**Problem details**. Your output should repeat the entries below exactly. It should contain no images.

-------- Extracted records --------

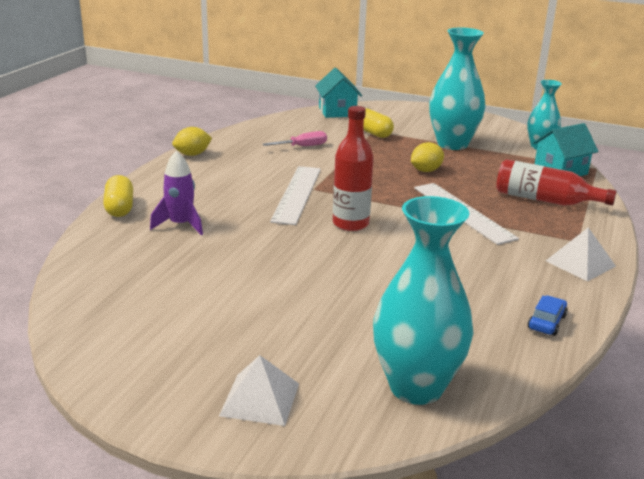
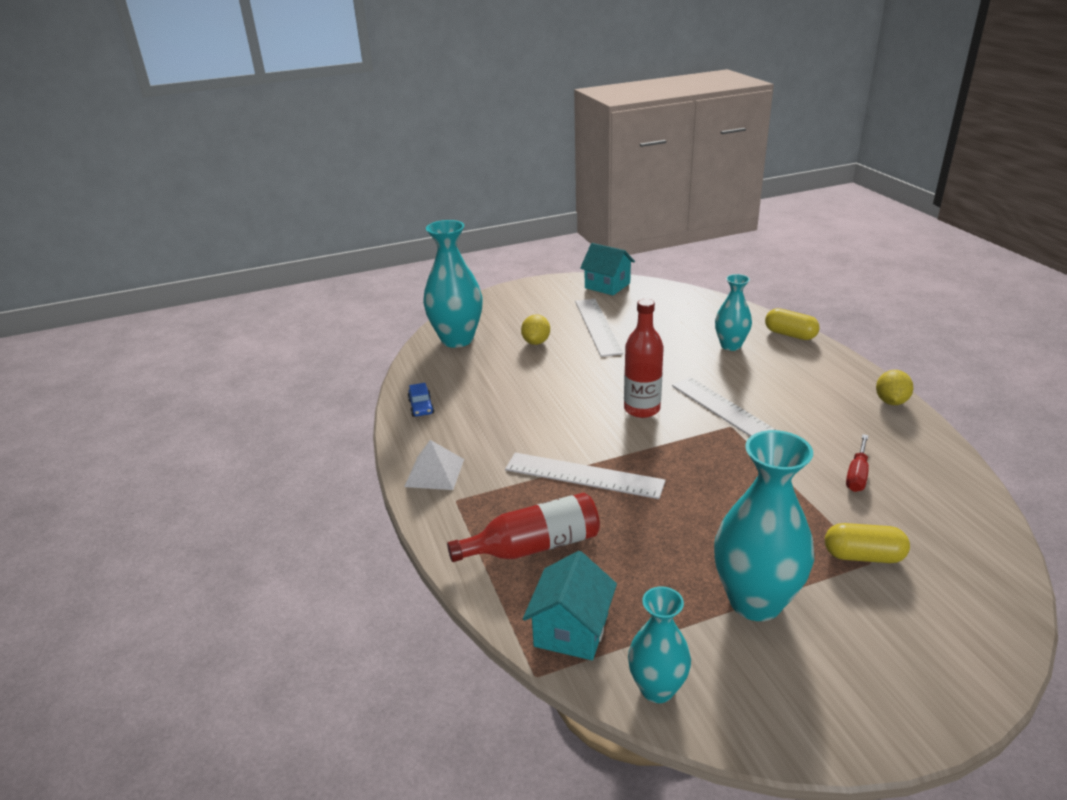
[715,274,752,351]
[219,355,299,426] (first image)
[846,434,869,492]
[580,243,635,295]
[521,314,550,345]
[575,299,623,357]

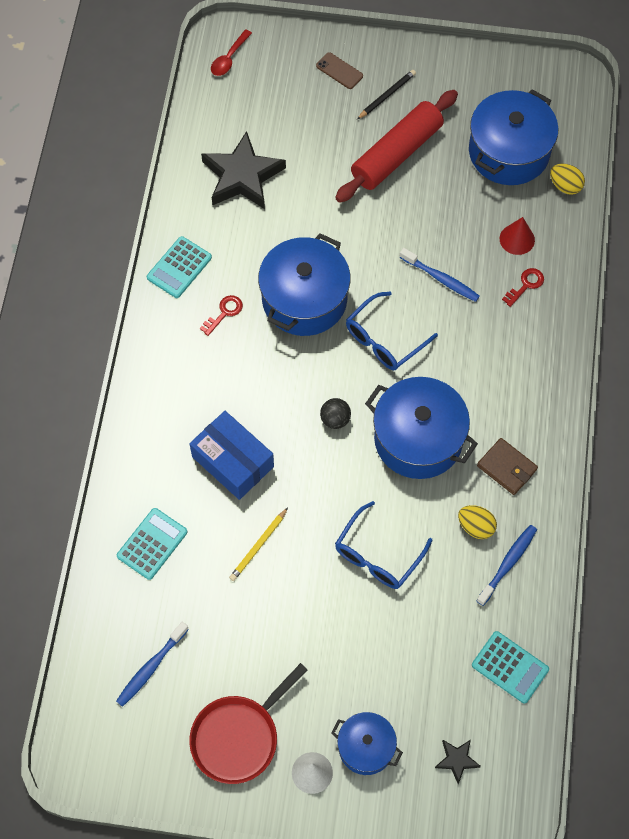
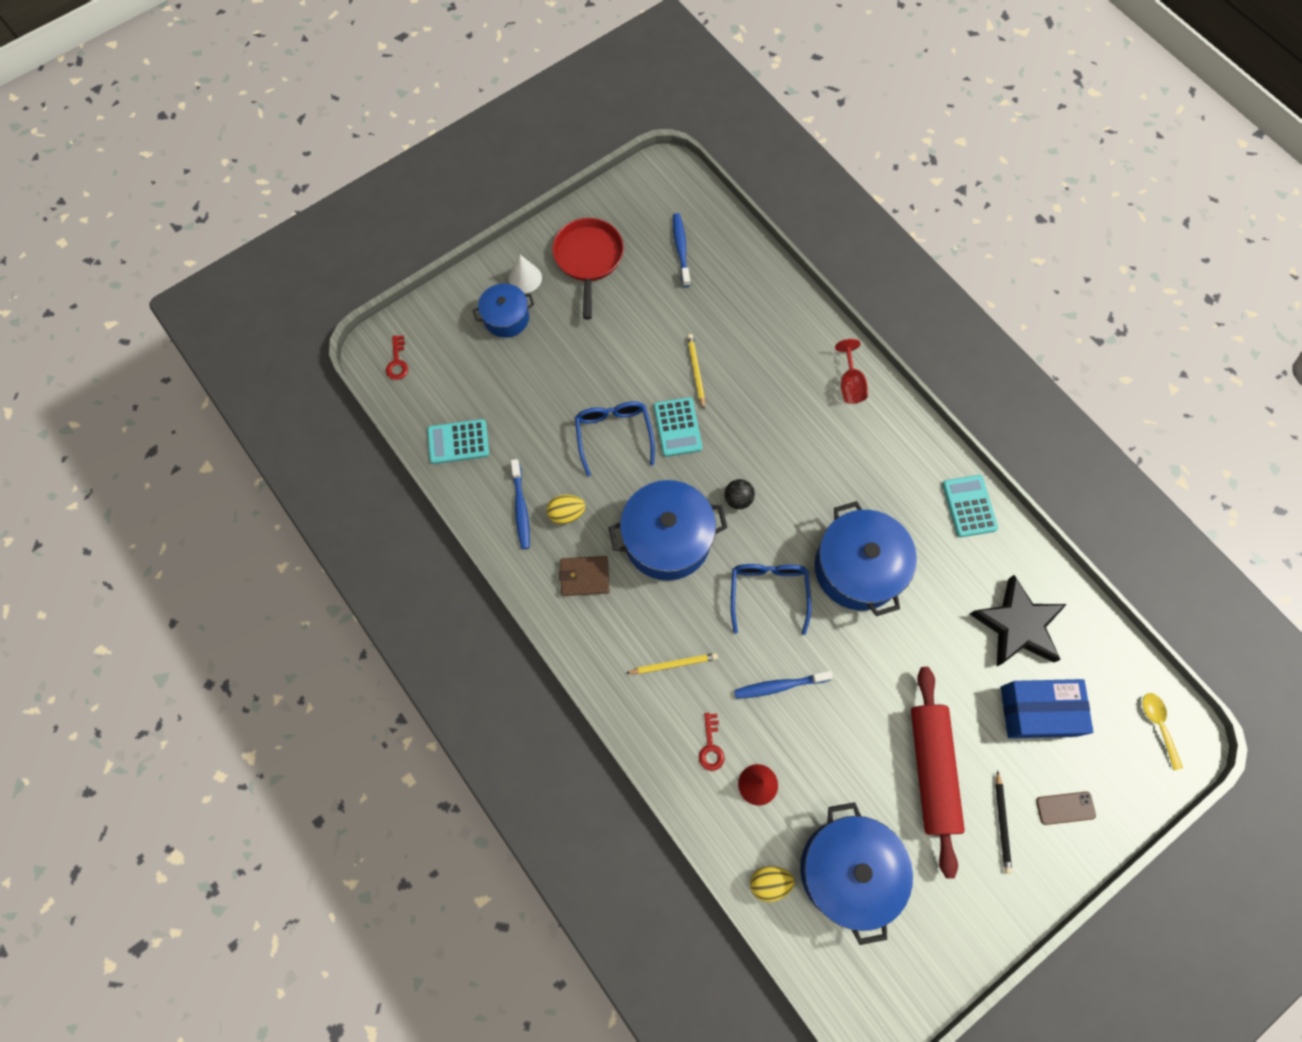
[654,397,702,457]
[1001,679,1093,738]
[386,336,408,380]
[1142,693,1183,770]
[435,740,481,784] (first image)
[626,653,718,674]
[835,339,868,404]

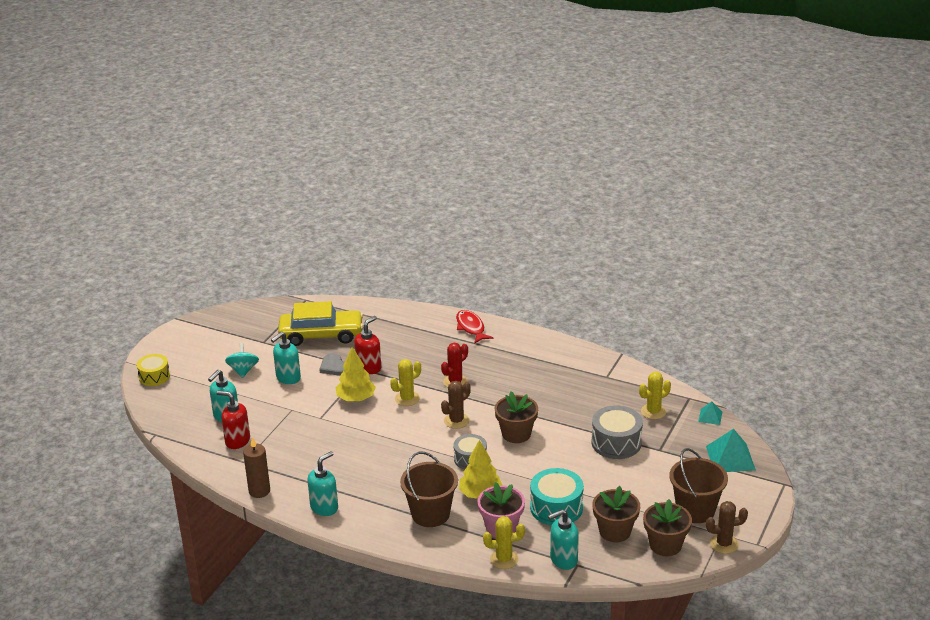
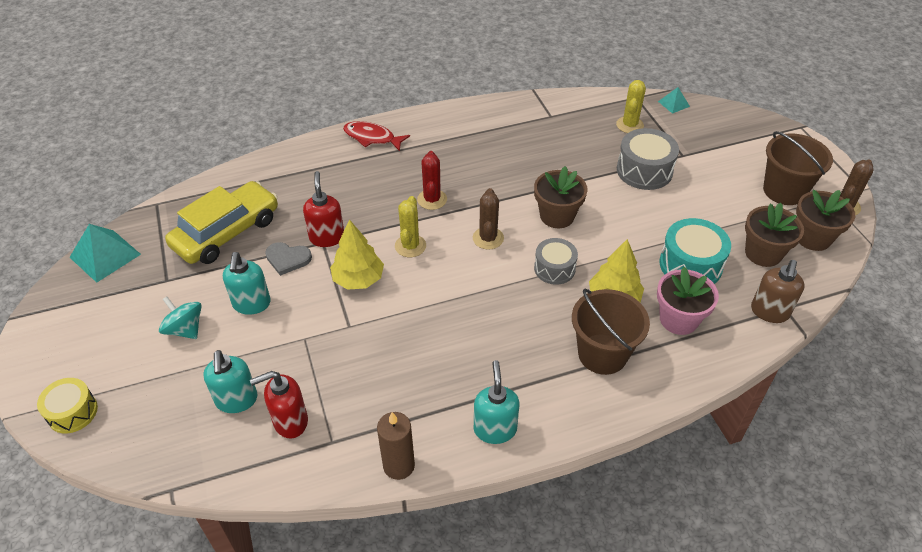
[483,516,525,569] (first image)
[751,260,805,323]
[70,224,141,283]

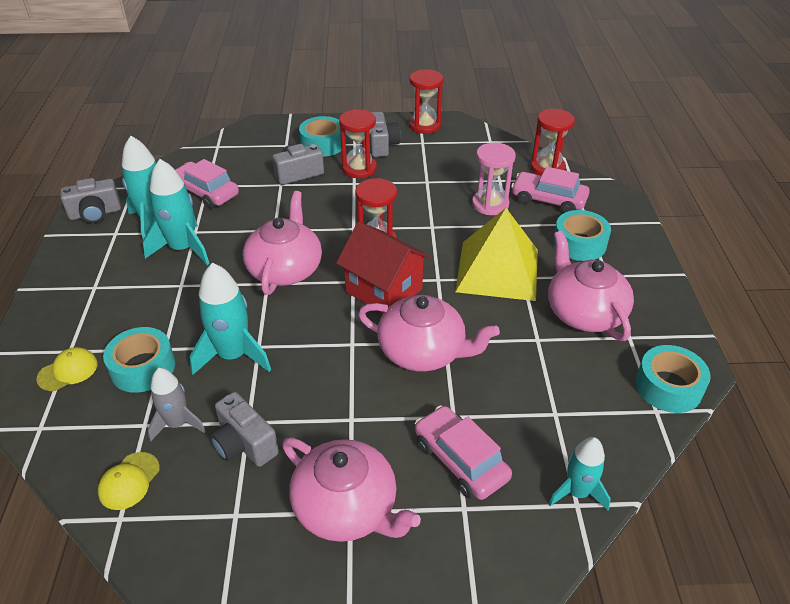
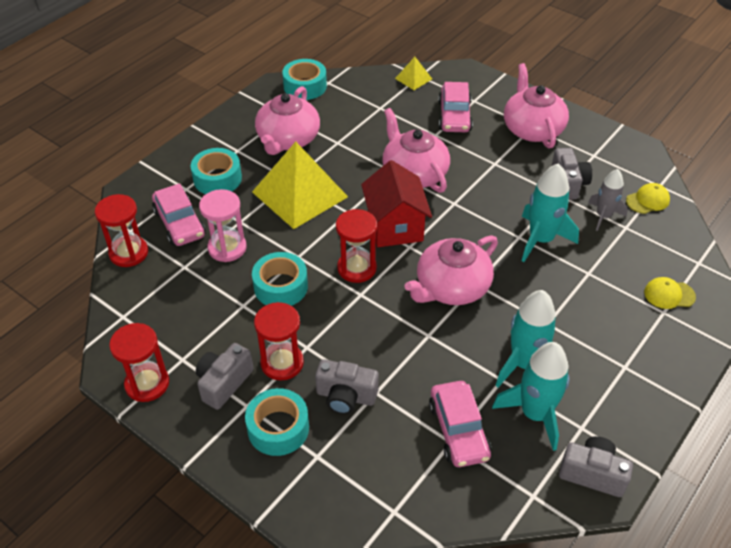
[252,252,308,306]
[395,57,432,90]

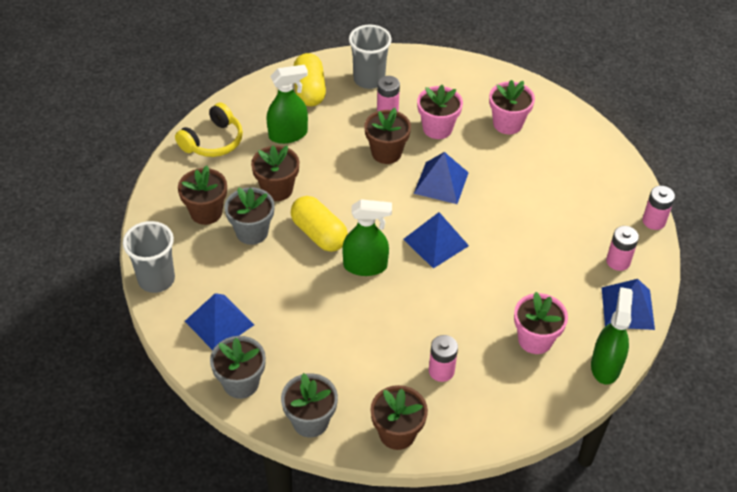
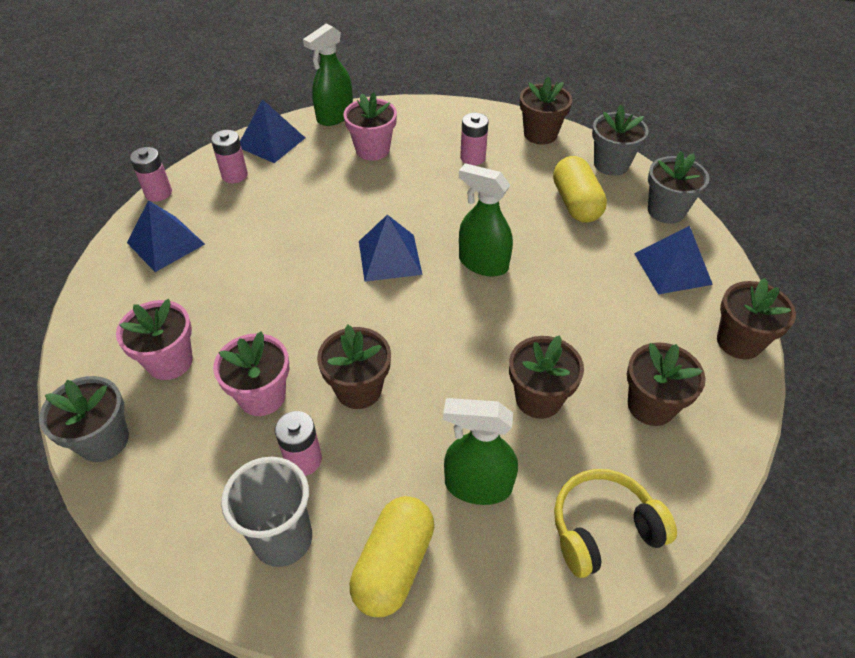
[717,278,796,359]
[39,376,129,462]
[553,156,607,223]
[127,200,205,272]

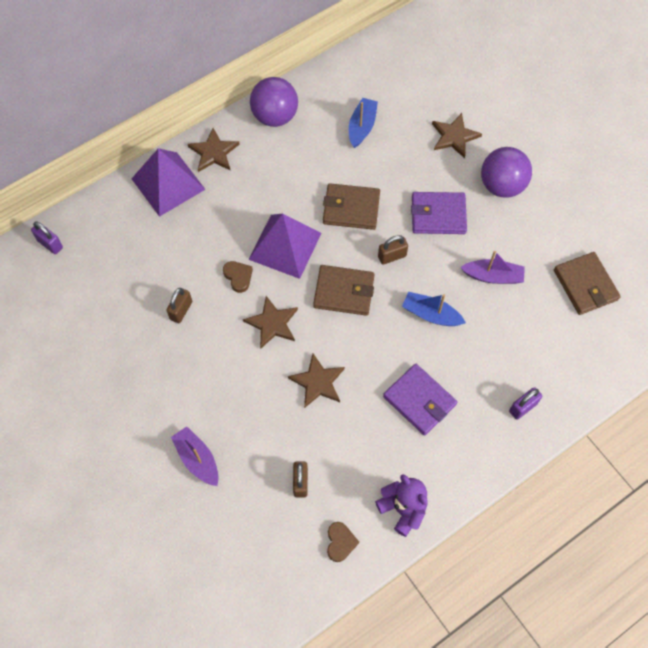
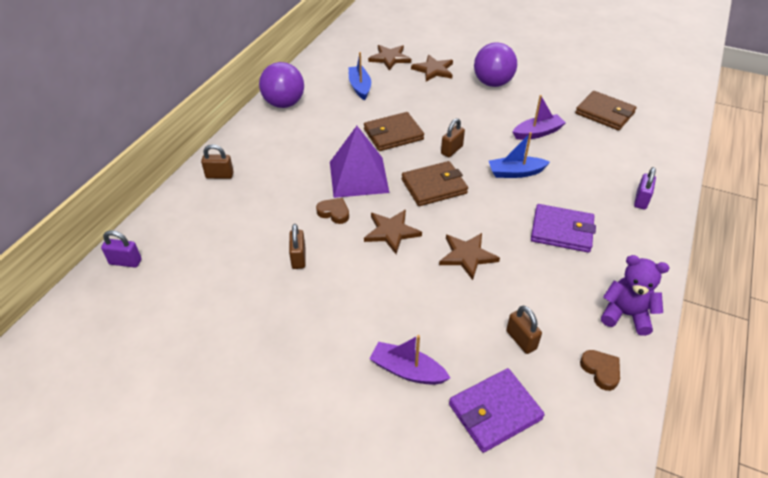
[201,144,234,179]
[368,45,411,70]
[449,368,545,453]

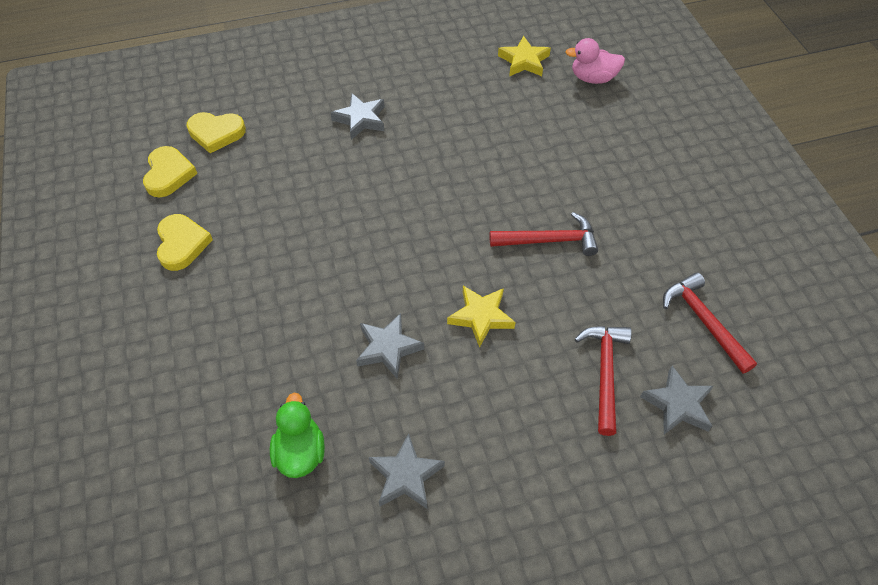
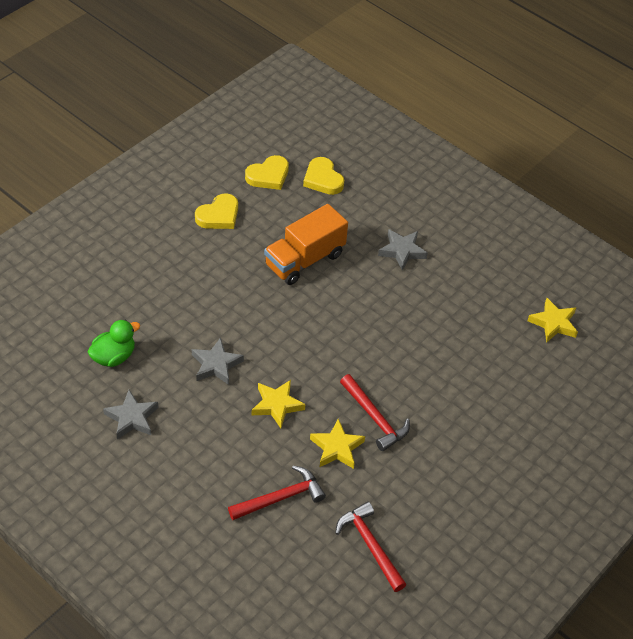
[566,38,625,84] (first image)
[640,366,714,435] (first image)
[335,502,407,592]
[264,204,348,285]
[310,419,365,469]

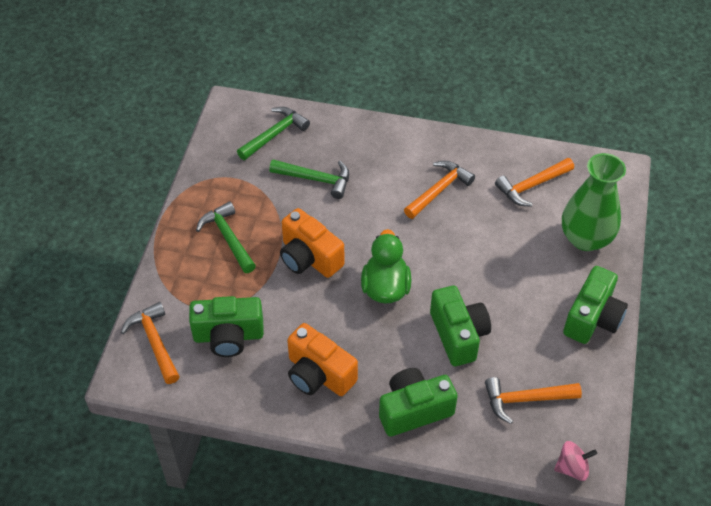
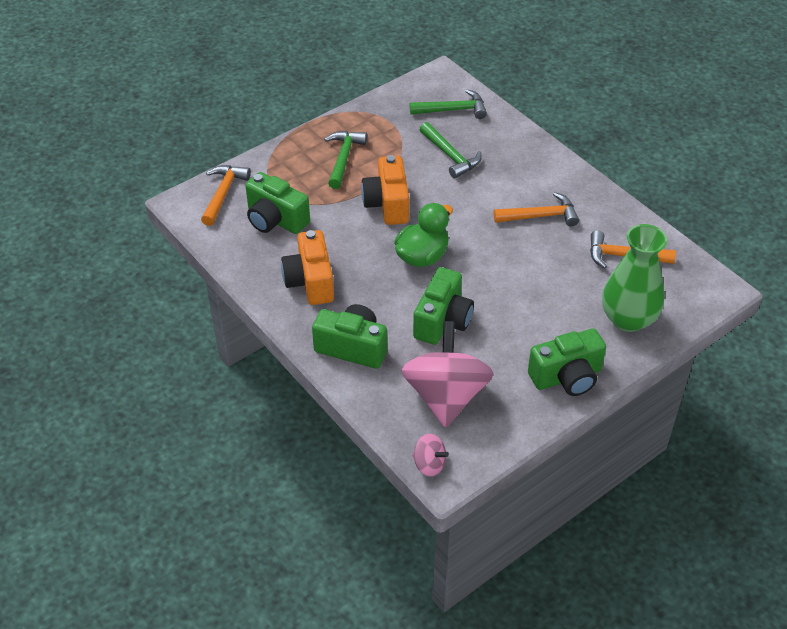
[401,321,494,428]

--------

**Expected output**.
[715,274,752,351]
[219,355,299,426] (first image)
[846,434,869,492]
[580,243,635,295]
[521,314,550,345]
[575,299,623,357]

[654,397,702,457]
[1001,679,1093,738]
[386,336,408,380]
[1142,693,1183,770]
[435,740,481,784] (first image)
[626,653,718,674]
[835,339,868,404]

[483,516,525,569] (first image)
[751,260,805,323]
[70,224,141,283]

[252,252,308,306]
[395,57,432,90]

[717,278,796,359]
[39,376,129,462]
[553,156,607,223]
[127,200,205,272]

[201,144,234,179]
[368,45,411,70]
[449,368,545,453]

[566,38,625,84] (first image)
[640,366,714,435] (first image)
[335,502,407,592]
[264,204,348,285]
[310,419,365,469]

[401,321,494,428]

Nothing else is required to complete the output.